__EXERCISE__:
No pictures, no extra lines: copy exactly from the line with "dark brown door key (3rd from left)" through the end of the entries.

__INFORMATION GIVEN__:
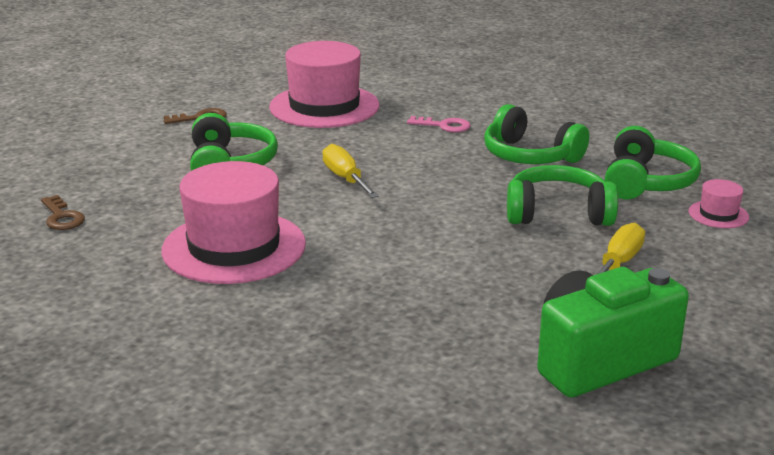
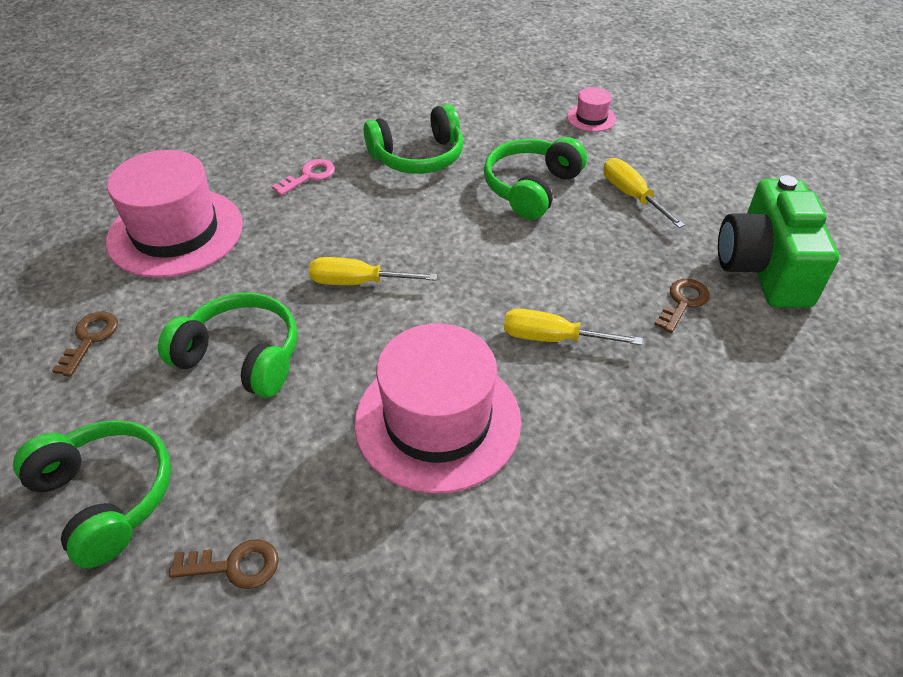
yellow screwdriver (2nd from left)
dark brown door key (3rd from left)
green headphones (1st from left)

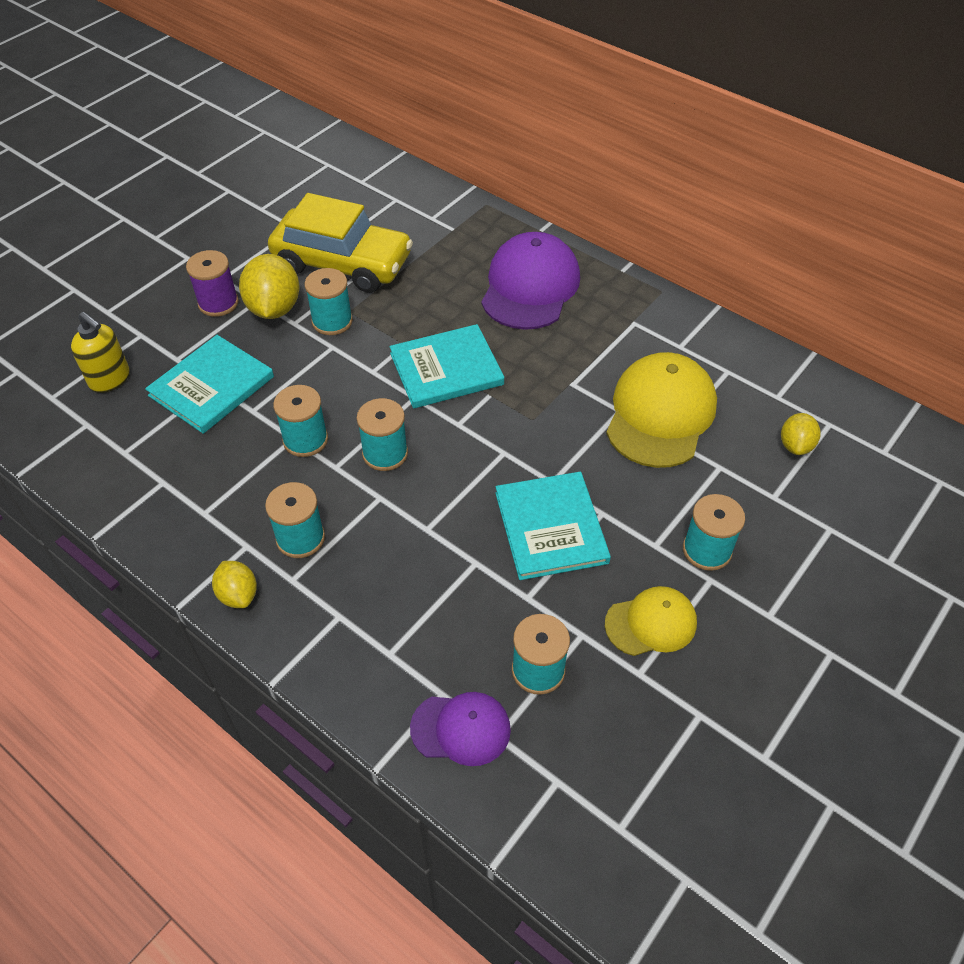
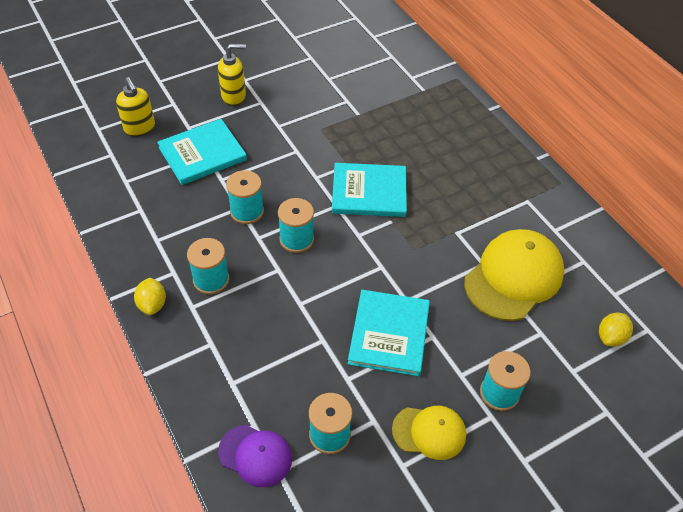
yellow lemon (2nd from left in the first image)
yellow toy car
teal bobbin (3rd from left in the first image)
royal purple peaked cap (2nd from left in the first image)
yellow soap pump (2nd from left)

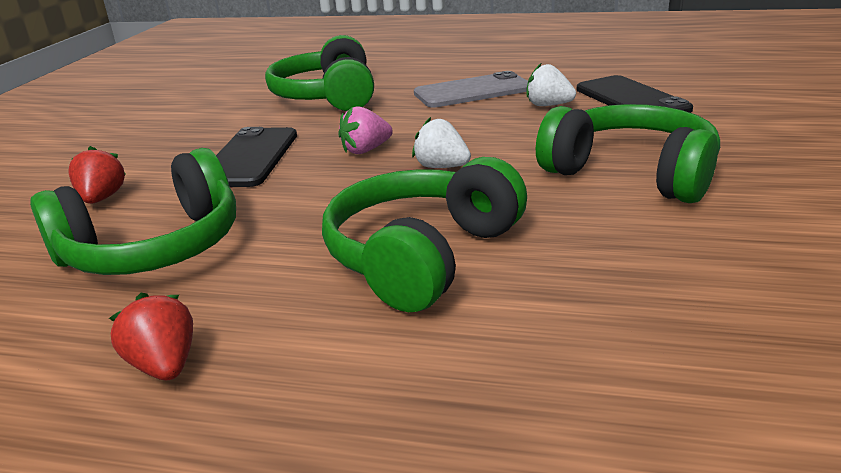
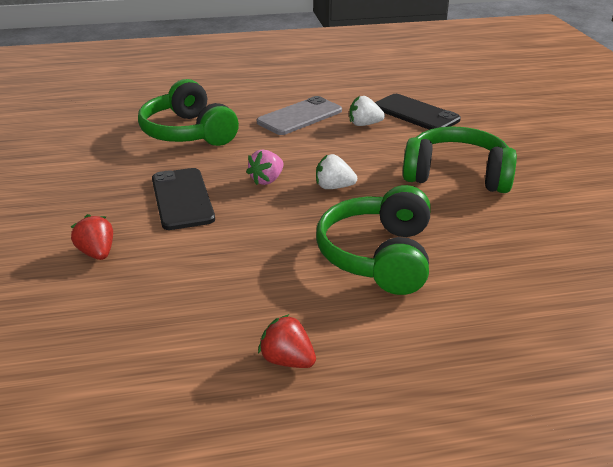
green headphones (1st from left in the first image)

__FINISHED TASK__:
dark brown door key (3rd from left)
green headphones (1st from left)

yellow lemon (2nd from left in the first image)
yellow toy car
teal bobbin (3rd from left in the first image)
royal purple peaked cap (2nd from left in the first image)
yellow soap pump (2nd from left)

green headphones (1st from left in the first image)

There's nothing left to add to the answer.